Copy exactly the lines of the data below that run from the line holding "CN1 pin 1: none -> GND" through the line holding "U1 pin VIN: VBUS -> GND", both ends included.

» INPUT RECORDS:
----------------------------------------

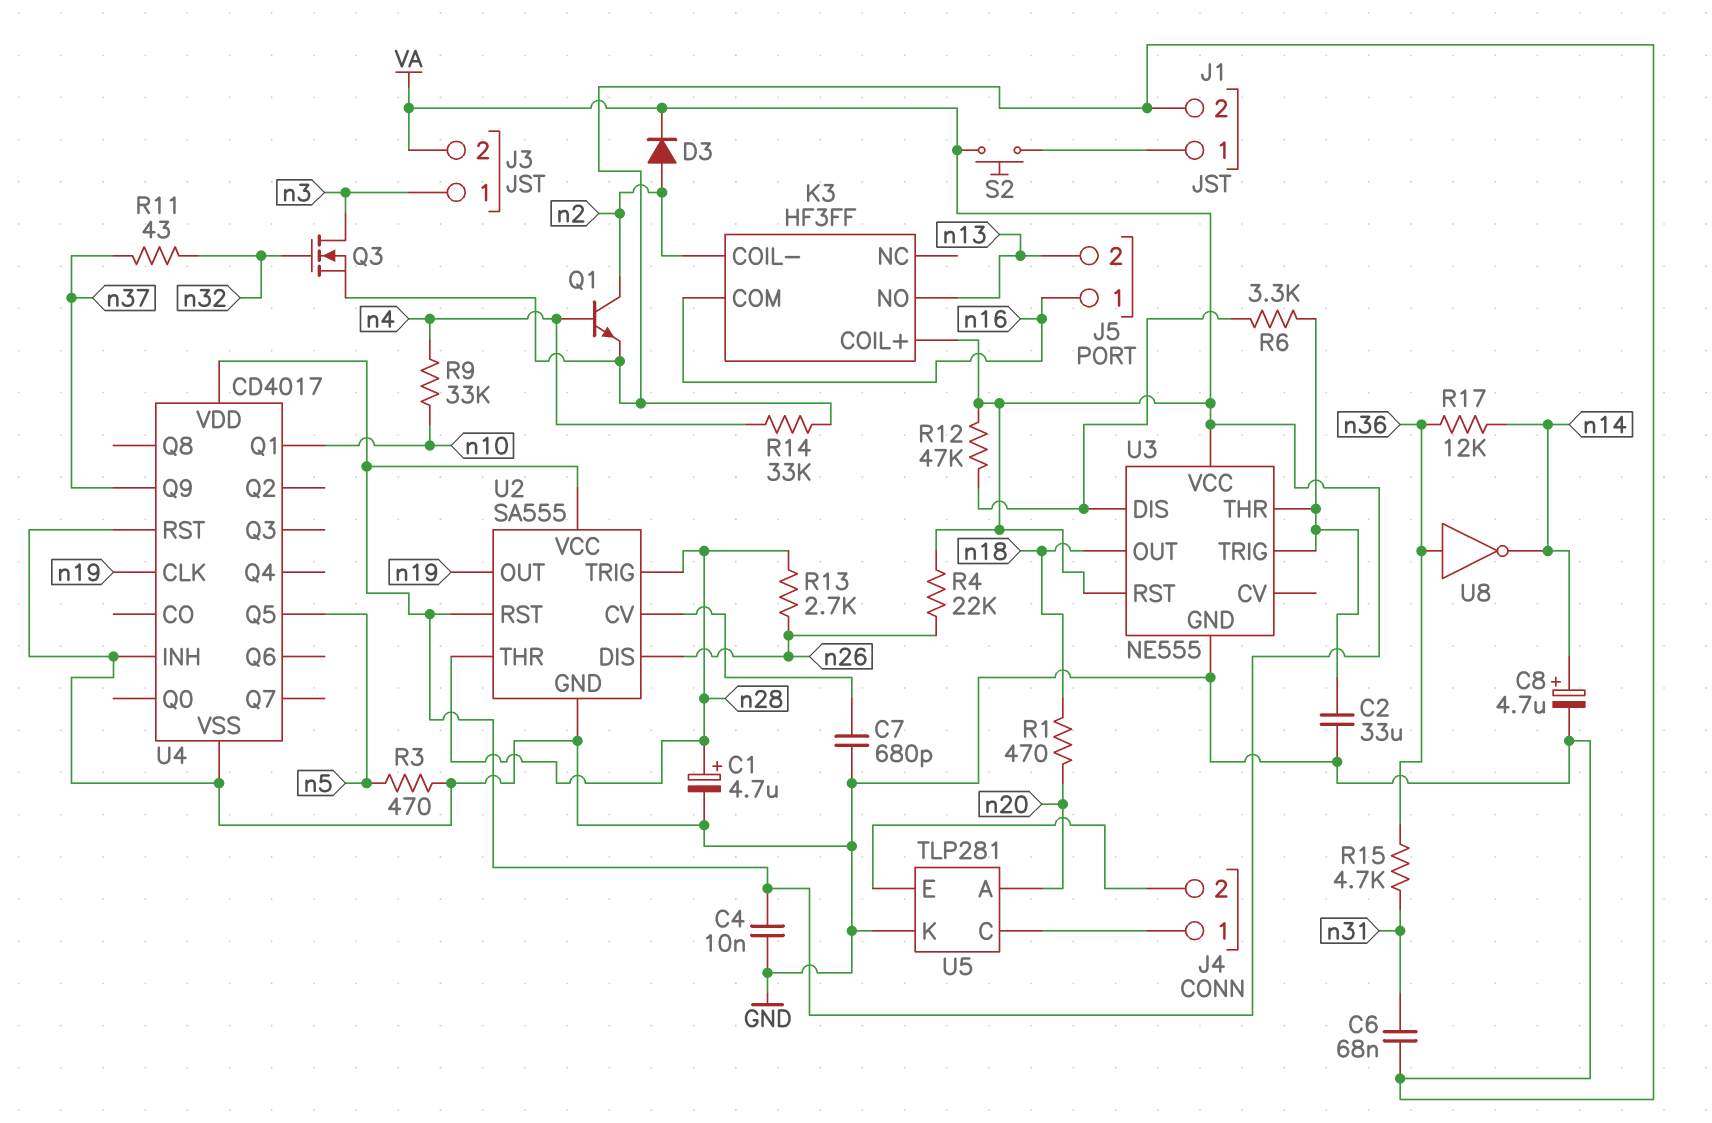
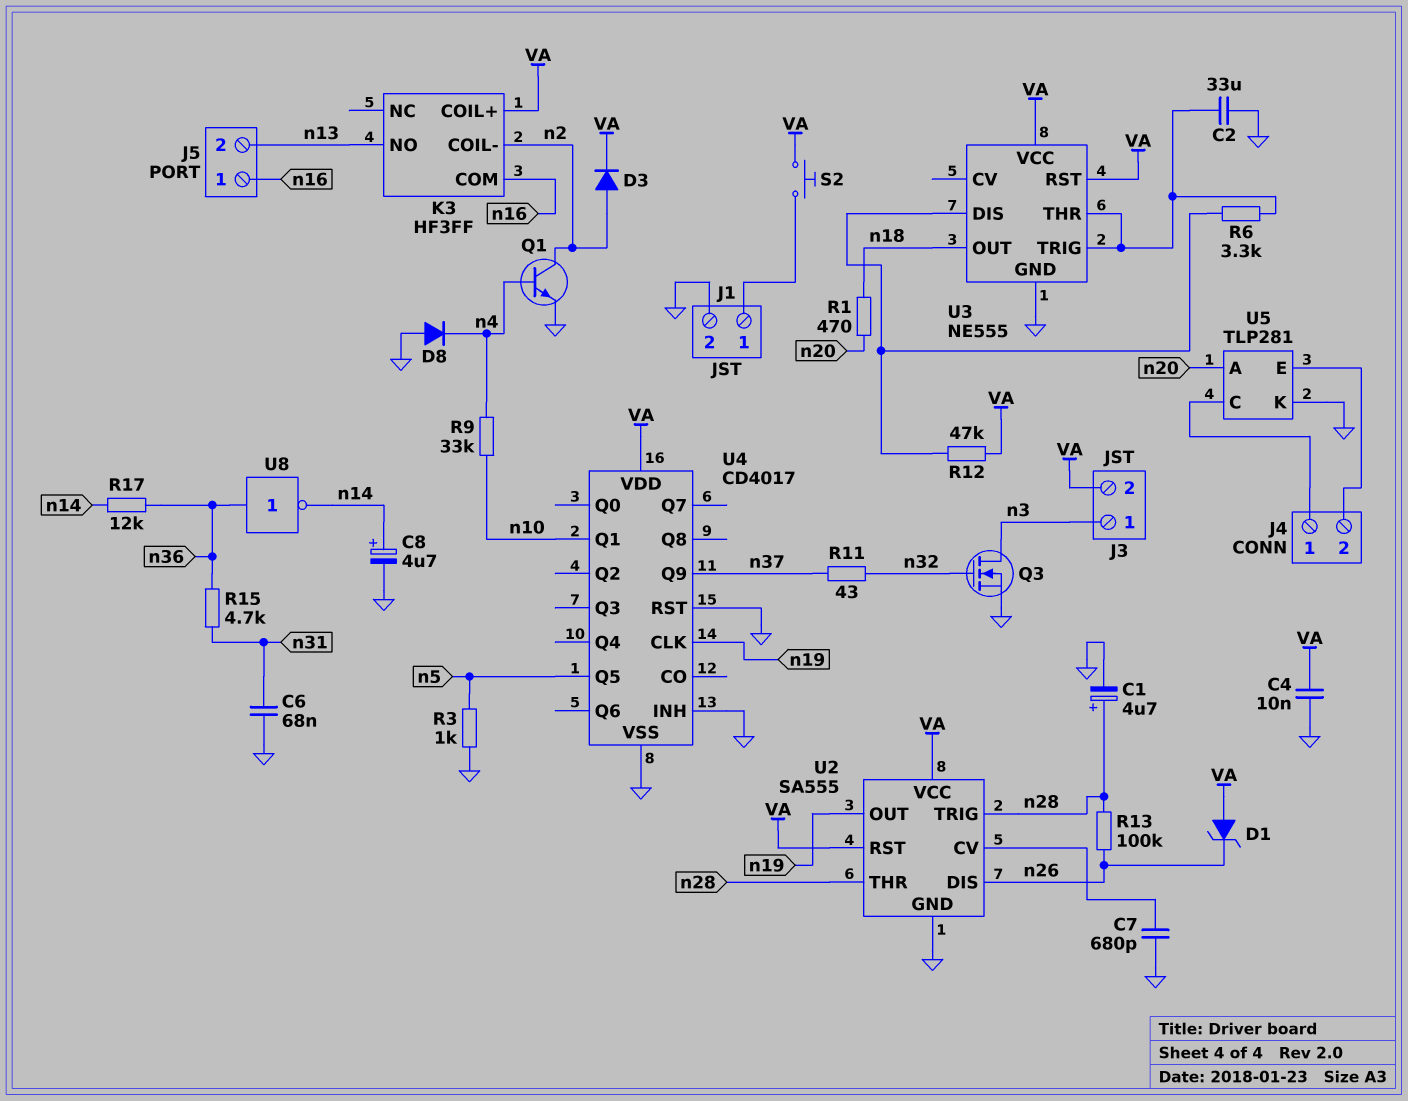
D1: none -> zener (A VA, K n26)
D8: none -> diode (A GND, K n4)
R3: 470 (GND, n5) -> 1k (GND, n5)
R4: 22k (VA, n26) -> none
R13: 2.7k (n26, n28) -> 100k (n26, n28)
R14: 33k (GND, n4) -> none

----------------------------------------

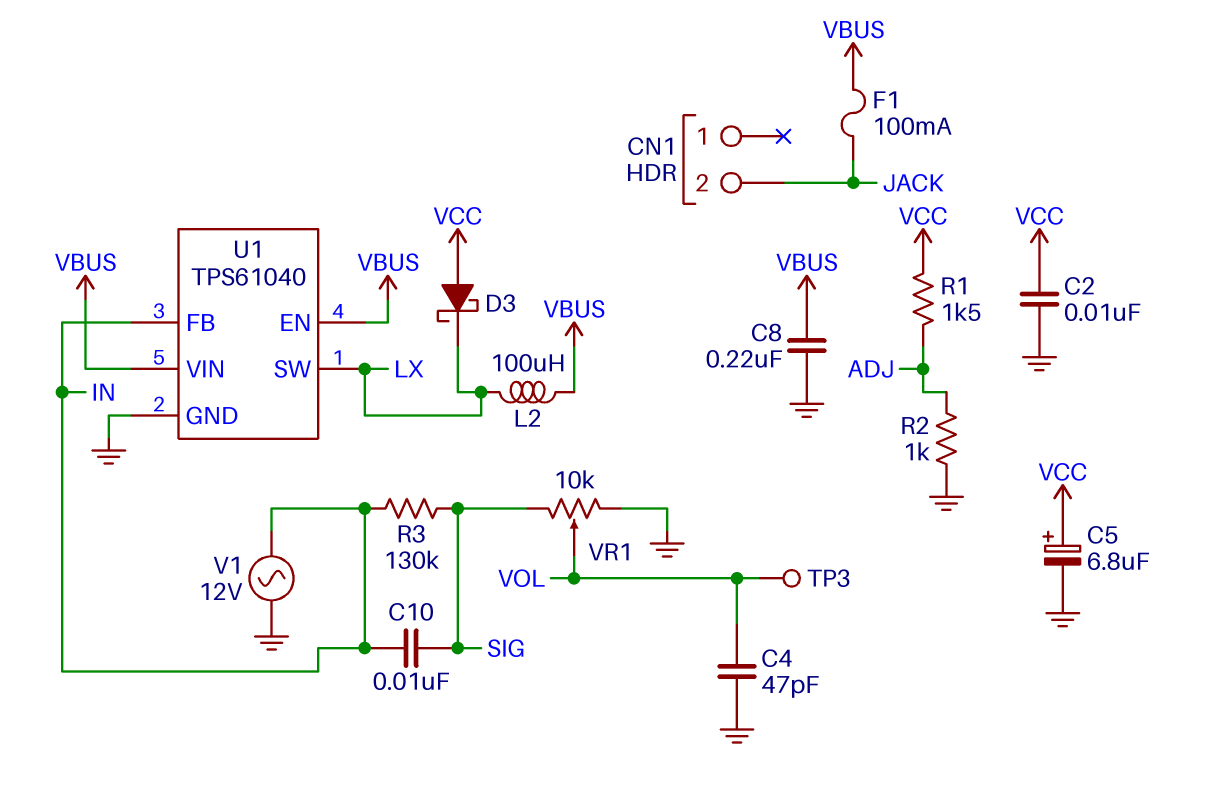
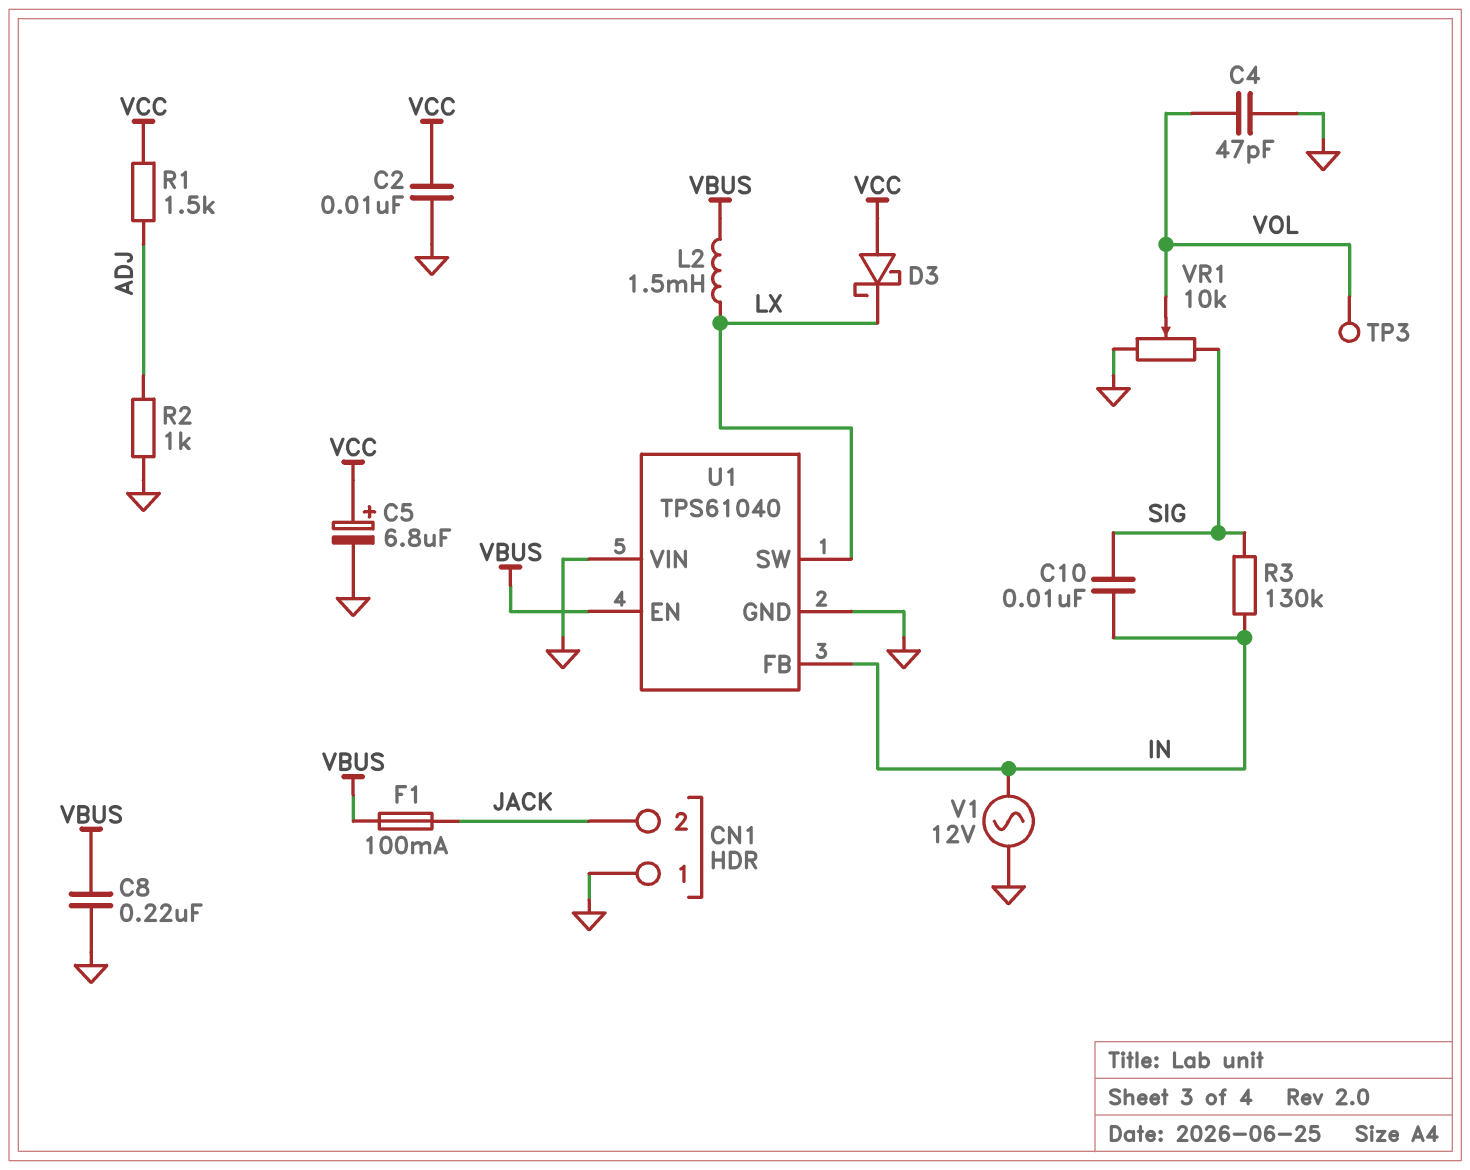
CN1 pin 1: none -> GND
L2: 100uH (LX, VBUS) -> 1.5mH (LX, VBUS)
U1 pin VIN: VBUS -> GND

----------------------------------------

» TASK SOLUTION:
CN1 pin 1: none -> GND
L2: 100uH (LX, VBUS) -> 1.5mH (LX, VBUS)
U1 pin VIN: VBUS -> GND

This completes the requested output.